◆ **Aim of the task**
Reproduce every text line of the data below word for word, and leave the pictures out.

◆ **Provided information**
========================================
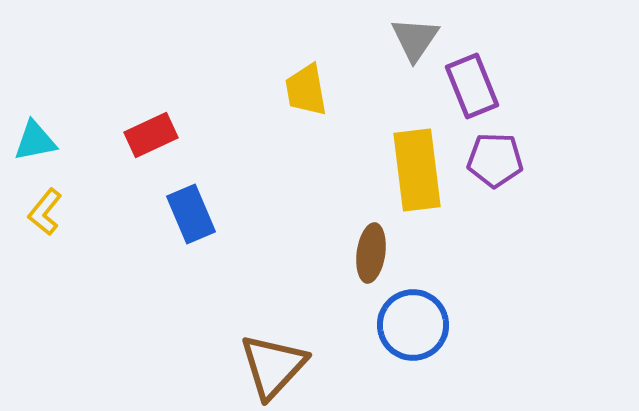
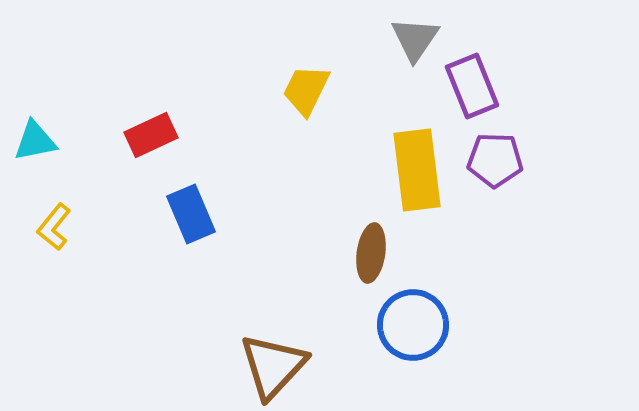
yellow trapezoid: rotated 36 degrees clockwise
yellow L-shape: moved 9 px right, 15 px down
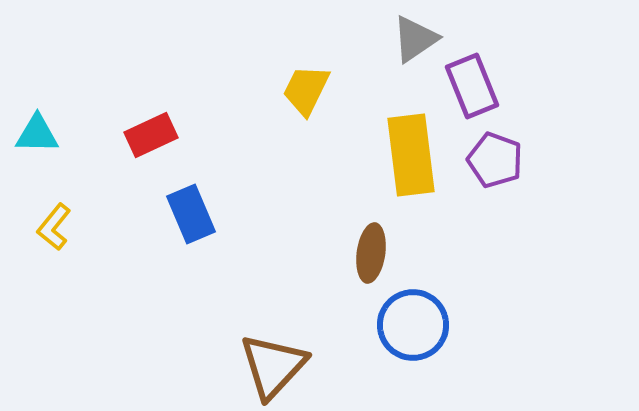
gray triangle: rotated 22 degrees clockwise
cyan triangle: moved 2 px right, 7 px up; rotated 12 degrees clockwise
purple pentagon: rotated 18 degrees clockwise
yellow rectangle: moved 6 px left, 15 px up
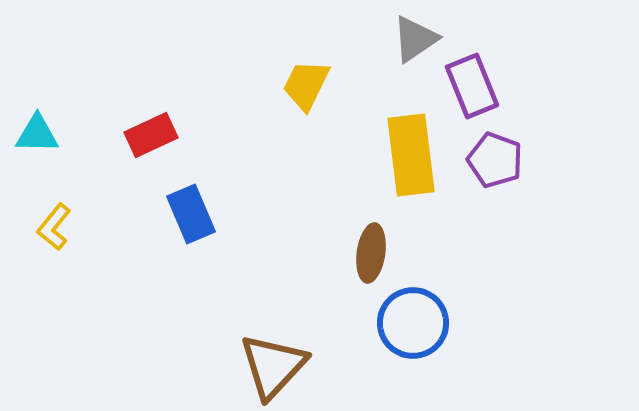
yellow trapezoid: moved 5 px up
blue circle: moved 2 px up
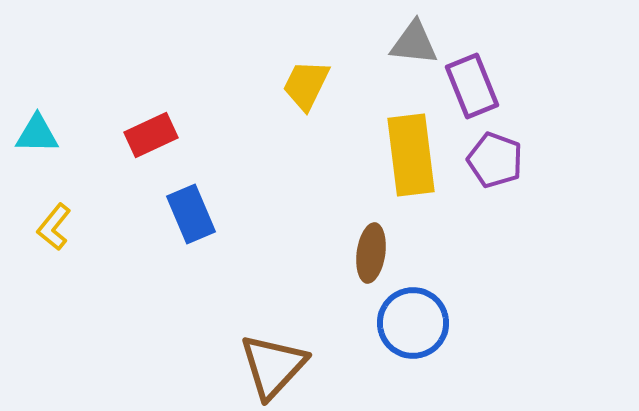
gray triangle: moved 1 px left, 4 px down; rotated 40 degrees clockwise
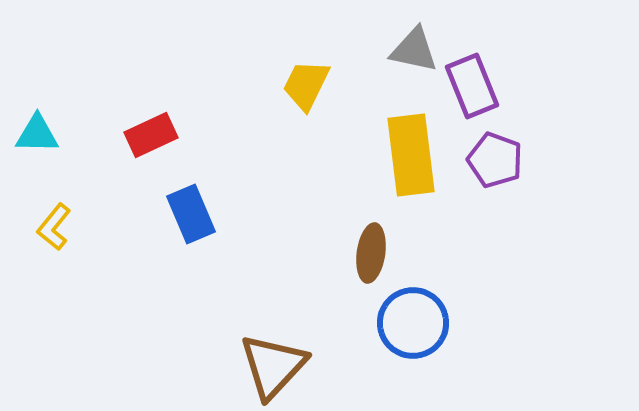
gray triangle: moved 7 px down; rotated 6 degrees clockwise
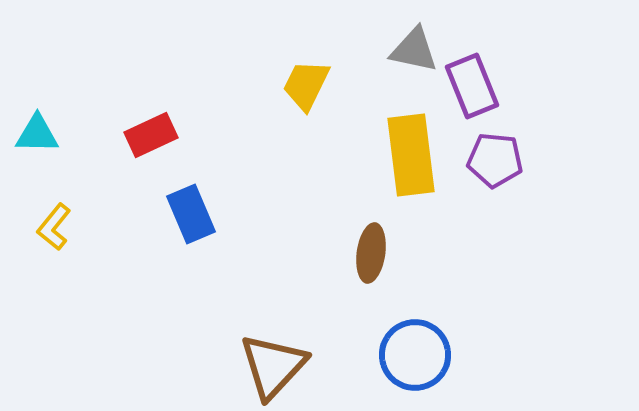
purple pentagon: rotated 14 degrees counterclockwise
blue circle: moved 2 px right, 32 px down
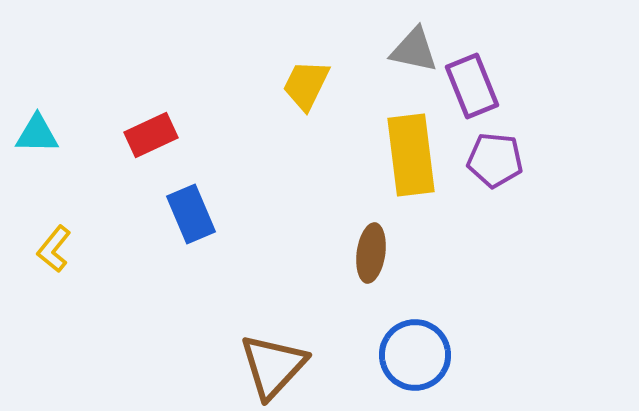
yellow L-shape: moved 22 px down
========================================
◆ **Worked answer**
yellow trapezoid: rotated 36 degrees clockwise
yellow L-shape: moved 9 px right, 15 px down
gray triangle: rotated 22 degrees clockwise
cyan triangle: moved 2 px right, 7 px up; rotated 12 degrees clockwise
purple pentagon: rotated 18 degrees clockwise
yellow rectangle: moved 6 px left, 15 px up
yellow trapezoid: moved 5 px up
blue circle: moved 2 px up
gray triangle: moved 1 px left, 4 px down; rotated 40 degrees clockwise
gray triangle: moved 7 px down; rotated 6 degrees clockwise
purple pentagon: rotated 14 degrees counterclockwise
blue circle: moved 2 px right, 32 px down
yellow L-shape: moved 22 px down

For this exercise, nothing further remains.